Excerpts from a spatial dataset
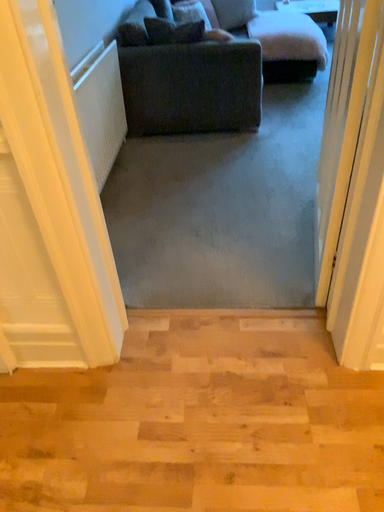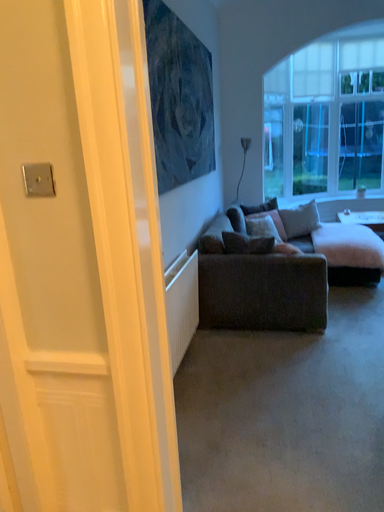
Question: How did the camera likely rotate when shooting the video?

Choices:
 (A) rotated downward
 (B) rotated upward

Answer: (B)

Short task
Transcribe the lines of the material above word for word, leaving out the pictures.

Exercise answer
Question: How did the camera likely rotate when shooting the video?

Choices:
 (A) rotated downward
 (B) rotated upward

Answer: (B)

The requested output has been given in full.